## Object matching data
*****
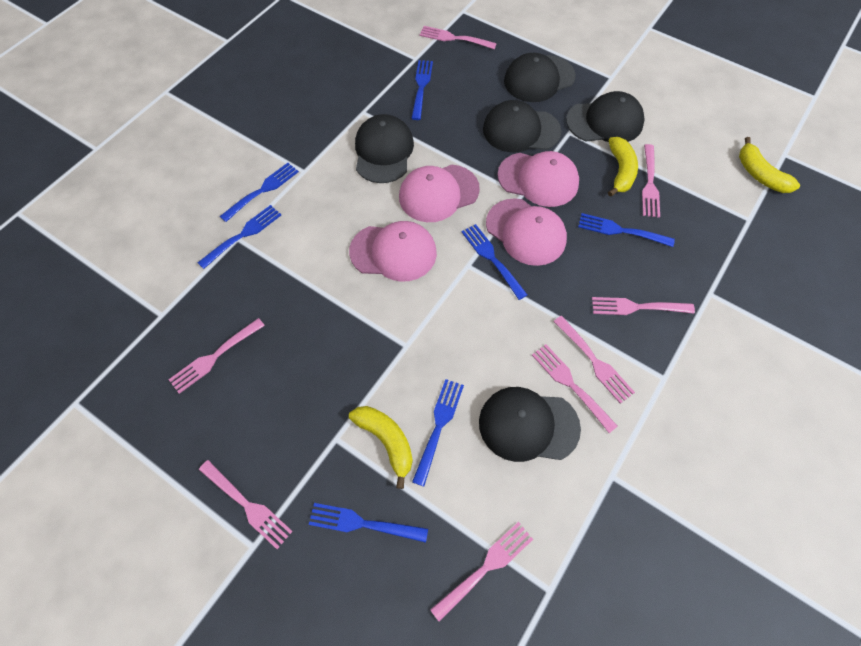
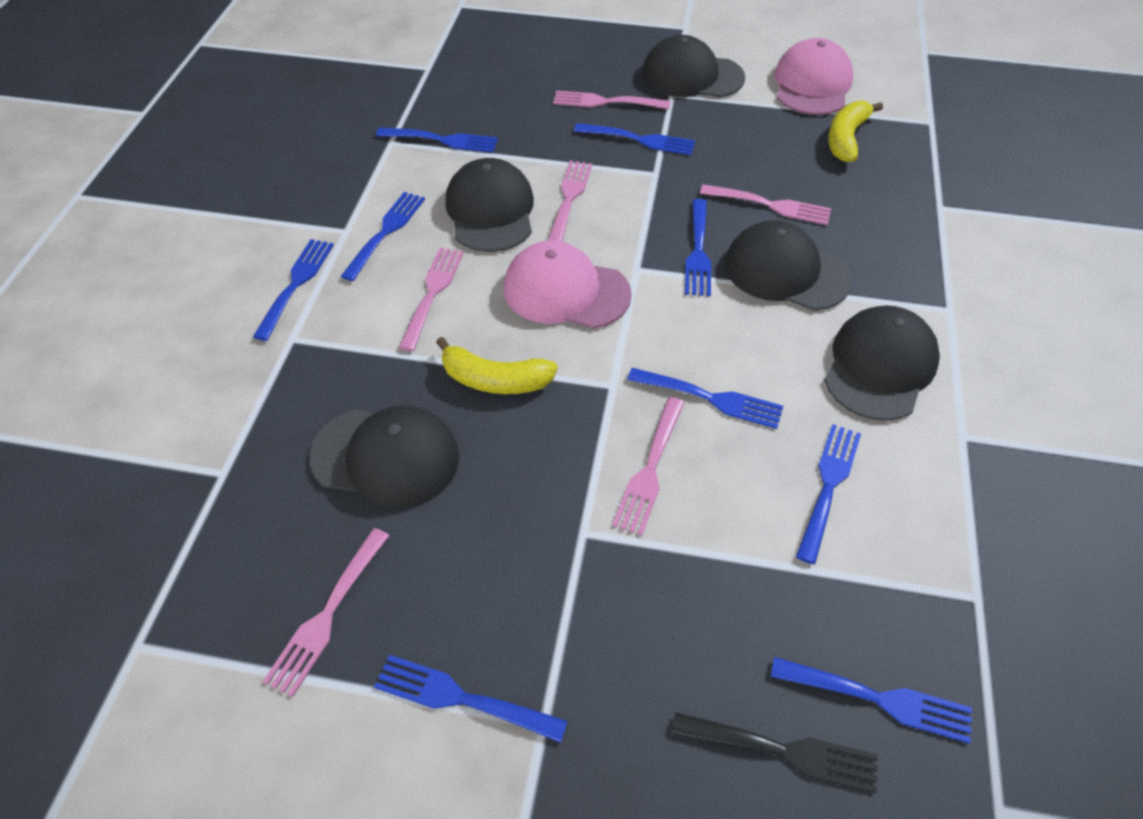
black fork: 0 -> 1
blue fork: 7 -> 9
pink cap: 4 -> 2
pink fork: 8 -> 6
yellow banana: 3 -> 2

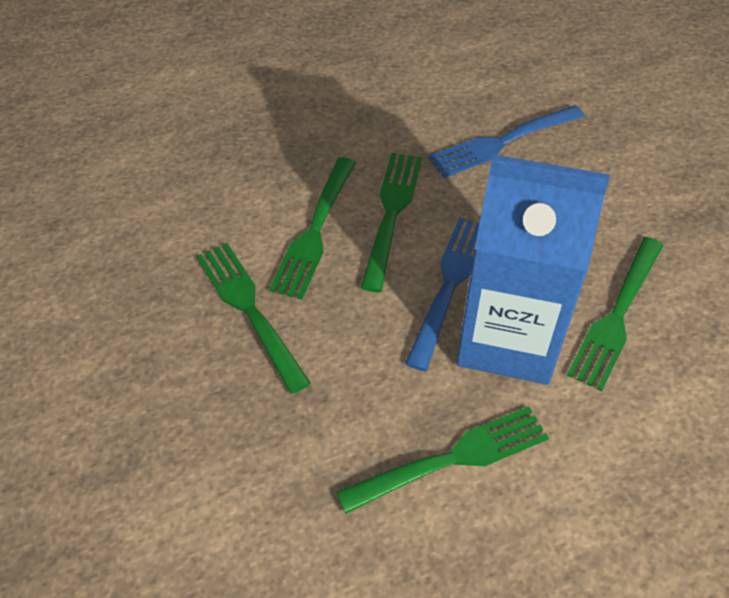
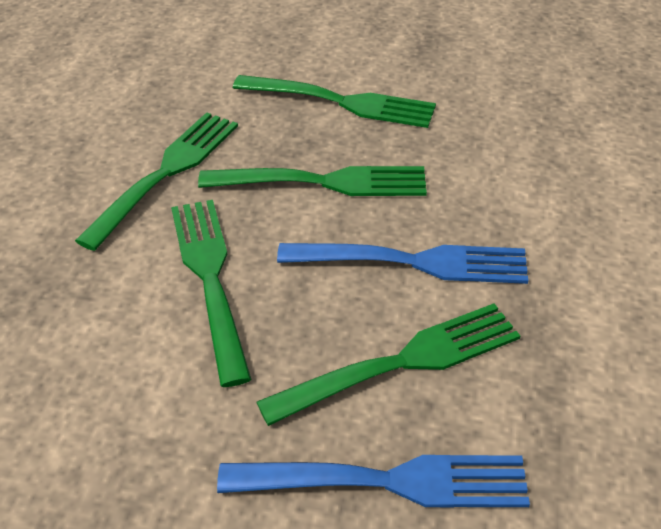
blue carton: 1 -> 0

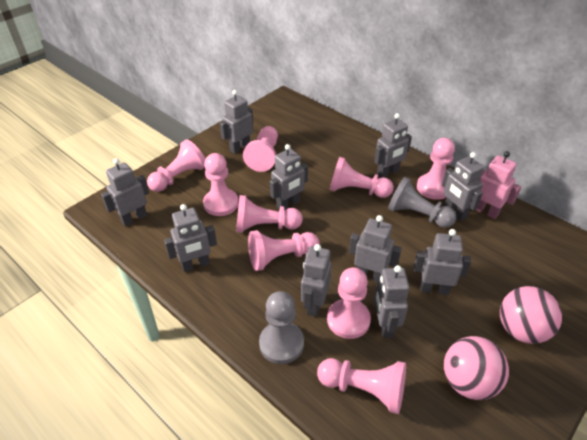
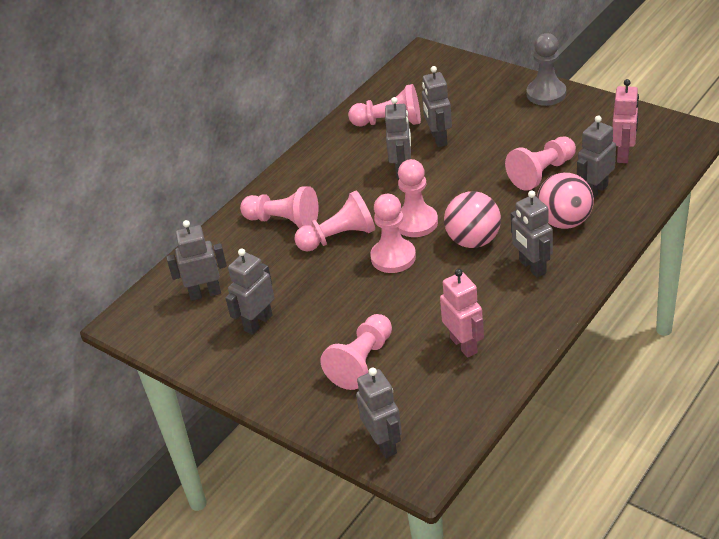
grey pawn: 2 -> 1
grey robot: 10 -> 7
pink pawn: 9 -> 7
pink robot: 1 -> 2

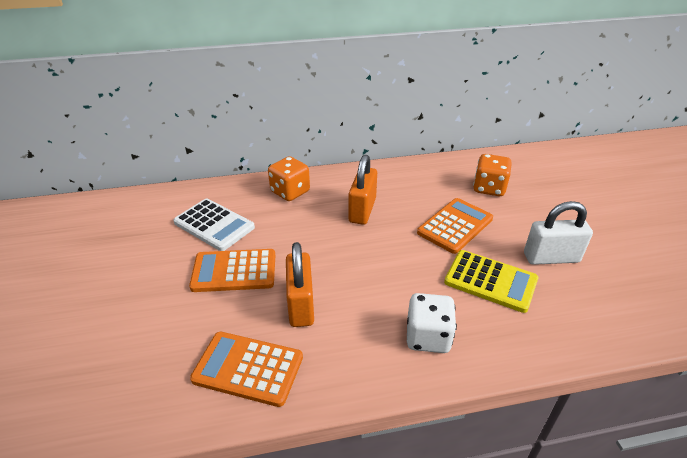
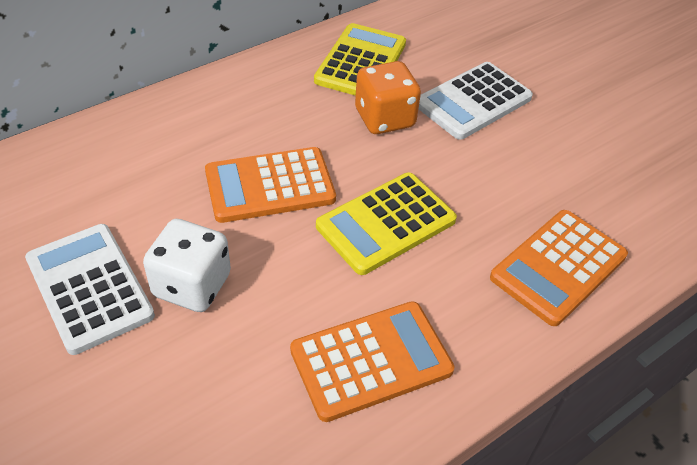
orange dice: 2 -> 1
orange padlock: 2 -> 0
white calculator: 1 -> 2
white padlock: 1 -> 0
yellow calculator: 1 -> 2

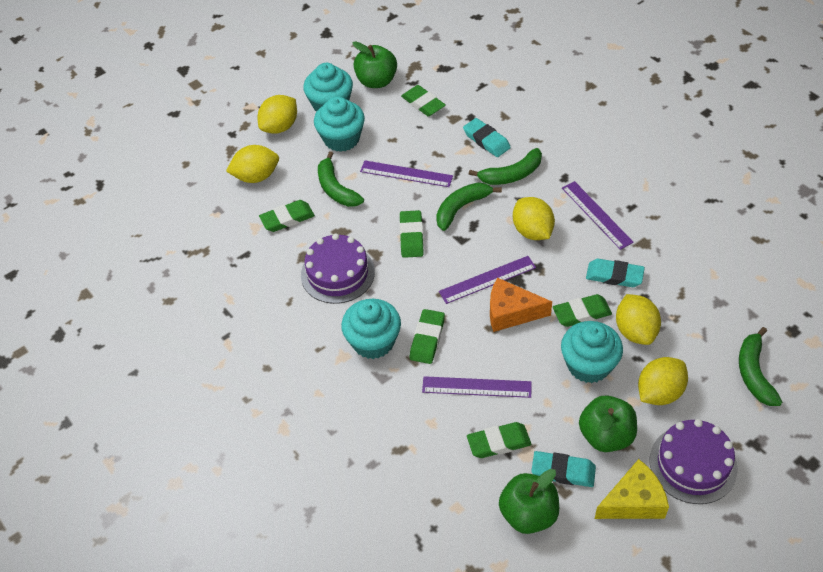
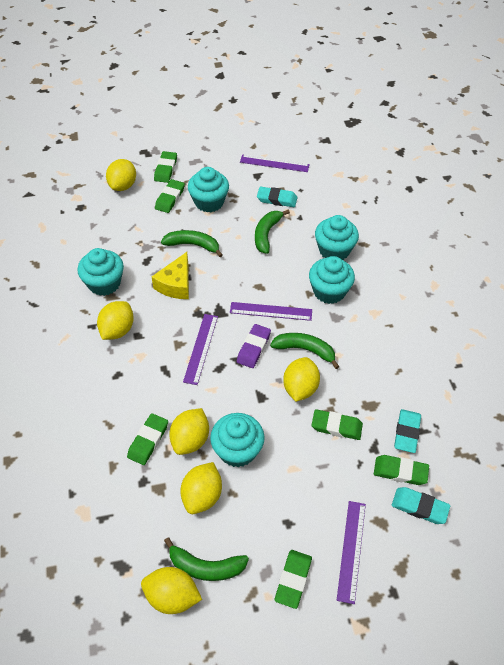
green apple: 3 -> 0
orange cheese: 1 -> 0
purple cake: 2 -> 0
purple eraser: 0 -> 1
turquoise cupcake: 4 -> 5
yellow lemon: 5 -> 6

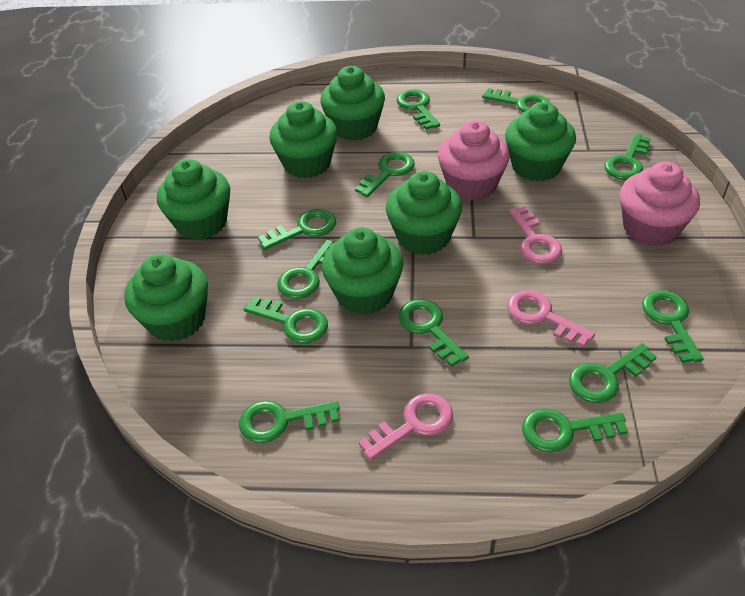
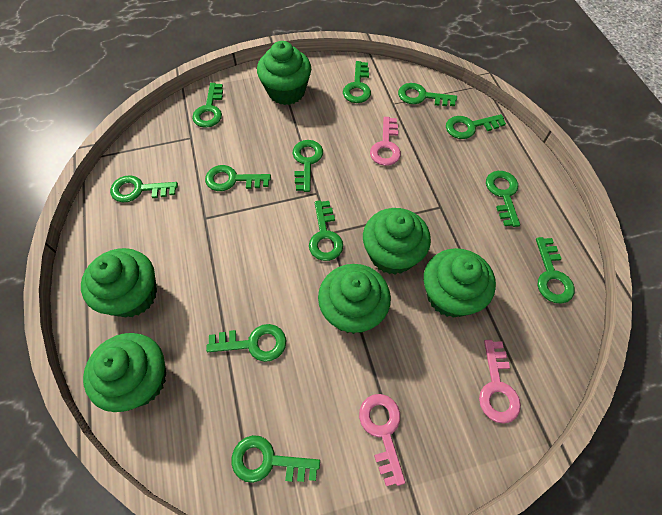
green cupcake: 7 -> 6
pink cupcake: 2 -> 0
*****
## Exercise details
Transcribe exactly, and only, the lines from the line with "orange cheese: 1 -> 0" through the last line of the records, inclusive; the pictures do not belong in the copy.

## Solved exercise
orange cheese: 1 -> 0
purple cake: 2 -> 0
purple eraser: 0 -> 1
turquoise cupcake: 4 -> 5
yellow lemon: 5 -> 6

green cupcake: 7 -> 6
pink cupcake: 2 -> 0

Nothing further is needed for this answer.